§ **About this exercise**
Repeat the records exactly, with one exception: no images.

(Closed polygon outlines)
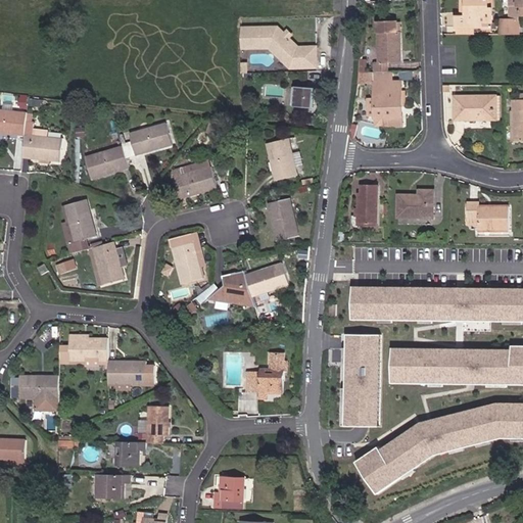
[(493,22),(493,8),(490,8),(489,0),(466,0),(467,16),(462,16),(457,16),(457,28),(459,28),(474,28),(483,28),(483,22),(493,22)]
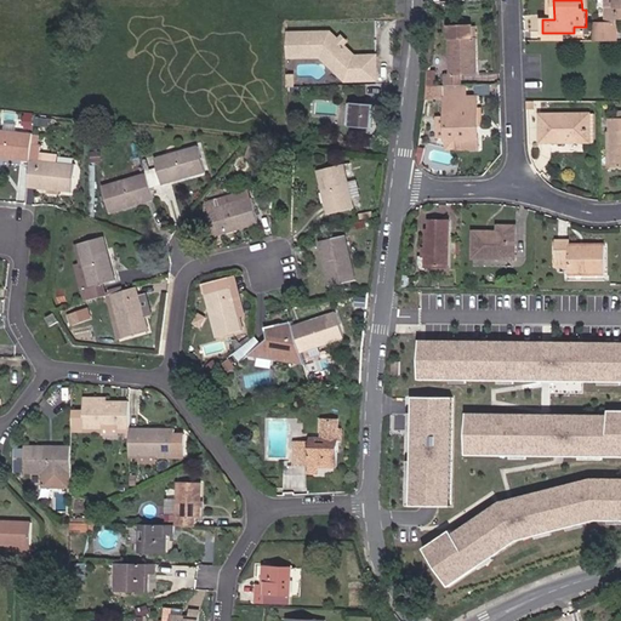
[(620,18),(620,0),(614,0),(614,5),(605,5),(605,23),(594,23),(594,41),(617,41),(617,18),(620,18)]
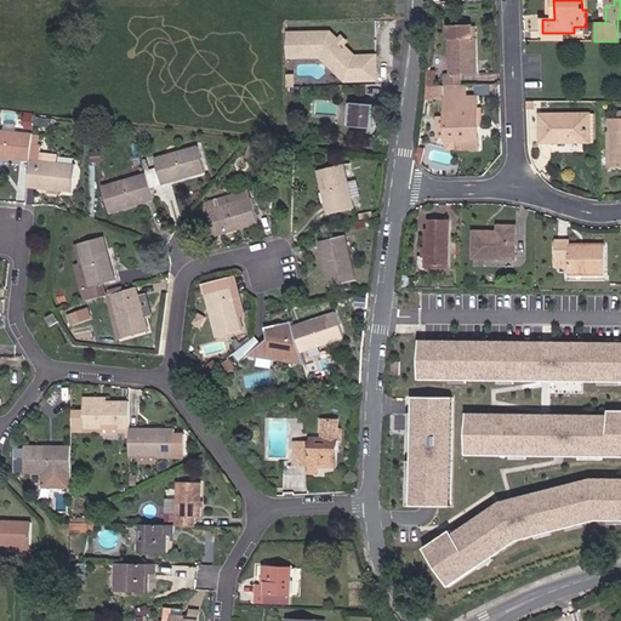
[(477,74),(476,39),(473,39),(472,24),(449,26),(451,74),(444,75),(444,86),(445,86),(463,85),(462,74),(477,74)]
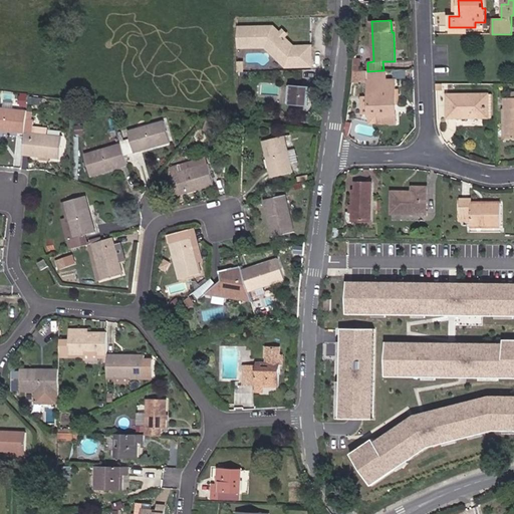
[(312,63),(312,46),(294,46),(285,37),(280,33),(274,26),(237,27),(238,48),(266,47),(273,54),(275,52),(287,63),(312,63)]
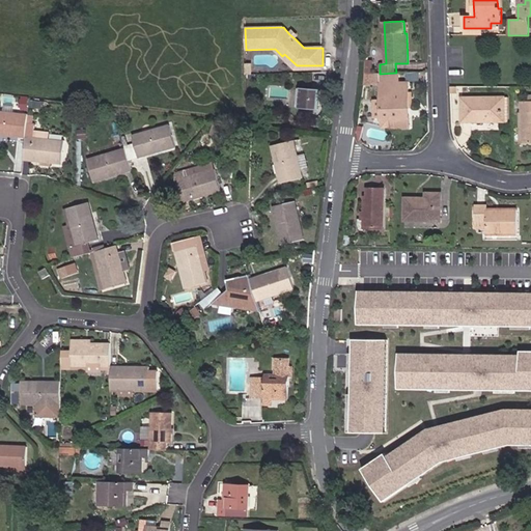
[(297,65),(284,54),(282,56),(296,70),(323,68),(323,65),(297,65)]
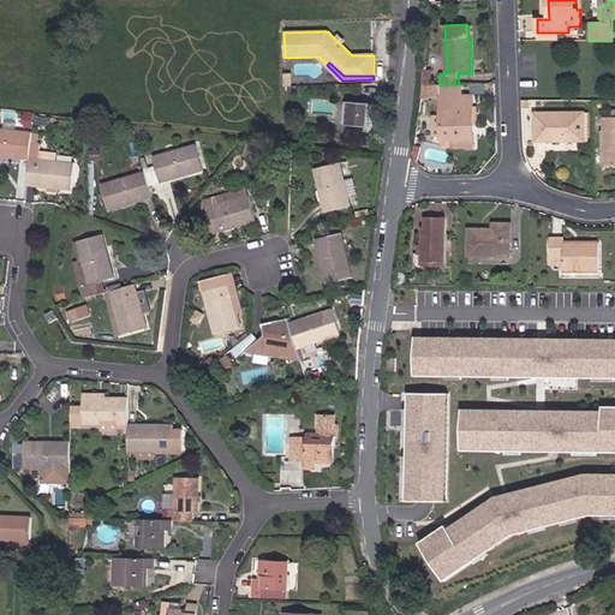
[(470,125),(469,107),(473,107),(472,96),(463,96),(463,84),(459,84),(441,85),(442,115),(443,136),(443,148),(475,147),(473,125),(470,125)]
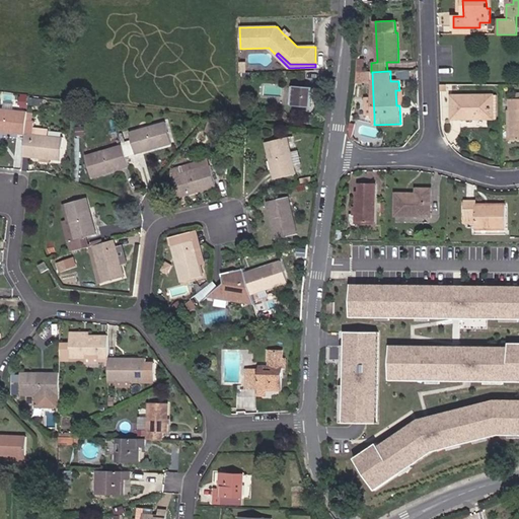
[(372,80),(371,72),(362,72),(358,72),(357,81),(372,80)]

§ **Result of this exercise**
[(493,22),(493,8),(490,8),(489,0),(466,0),(467,16),(462,16),(457,16),(457,28),(459,28),(474,28),(483,28),(483,22),(493,22)]
[(620,18),(620,0),(614,0),(614,5),(605,5),(605,23),(594,23),(594,41),(617,41),(617,18),(620,18)]
[(477,74),(476,39),(473,39),(472,24),(449,26),(451,74),(444,75),(444,86),(445,86),(463,85),(462,74),(477,74)]
[(312,63),(312,46),(294,46),(285,37),(280,33),(274,26),(237,27),(238,48),(266,47),(273,54),(275,52),(287,63),(312,63)]
[(297,65),(284,54),(282,56),(296,70),(323,68),(323,65),(297,65)]
[(470,125),(469,107),(473,107),(472,96),(463,96),(463,84),(459,84),(441,85),(442,115),(443,136),(443,148),(475,147),(473,125),(470,125)]
[(372,80),(371,72),(362,72),(358,72),(357,81),(372,80)]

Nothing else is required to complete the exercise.